**What you should do**
Repeat exactly the lines below that lie between the line with "tan brick B8 level 3 -> tan tile B8 level 3" and the line with "white brick G8 level 2 -> none", counting both of those lines as part of the answer.

**Input material**

------------------------------------

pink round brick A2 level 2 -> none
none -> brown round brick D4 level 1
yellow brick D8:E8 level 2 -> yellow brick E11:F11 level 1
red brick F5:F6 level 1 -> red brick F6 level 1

------------------------------------

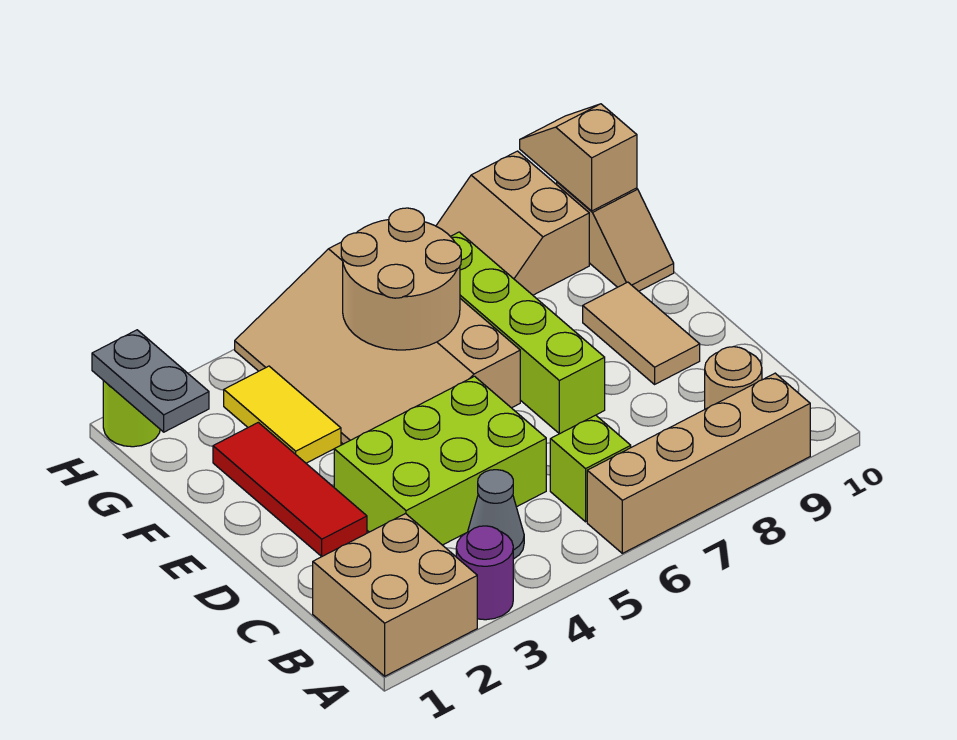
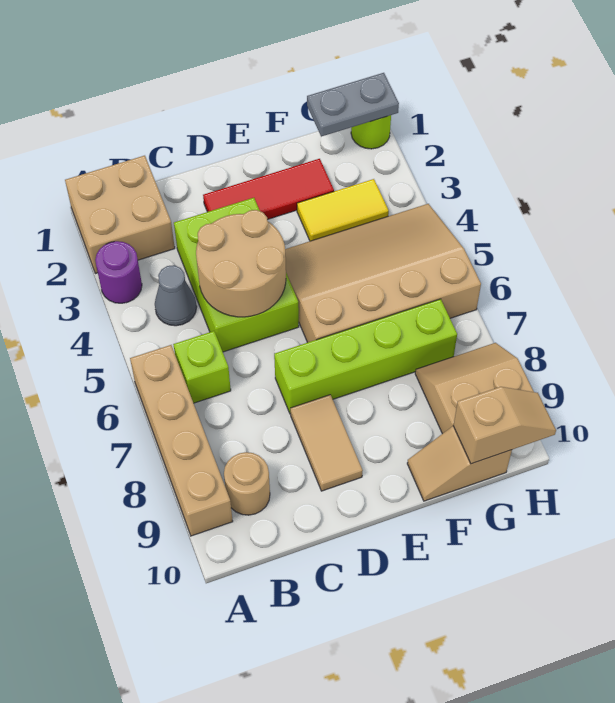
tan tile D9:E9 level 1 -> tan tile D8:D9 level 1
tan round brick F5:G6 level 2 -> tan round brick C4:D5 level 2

------------------------------------

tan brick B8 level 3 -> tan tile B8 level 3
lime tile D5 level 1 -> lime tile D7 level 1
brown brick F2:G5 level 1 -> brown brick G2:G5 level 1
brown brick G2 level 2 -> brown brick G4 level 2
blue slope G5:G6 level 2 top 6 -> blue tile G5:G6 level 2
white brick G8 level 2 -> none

------------------------------------

**Your solution**
tan brick B8 level 3 -> tan tile B8 level 3
lime tile D5 level 1 -> lime tile D7 level 1
brown brick F2:G5 level 1 -> brown brick G2:G5 level 1
brown brick G2 level 2 -> brown brick G4 level 2
blue slope G5:G6 level 2 top 6 -> blue tile G5:G6 level 2
white brick G8 level 2 -> none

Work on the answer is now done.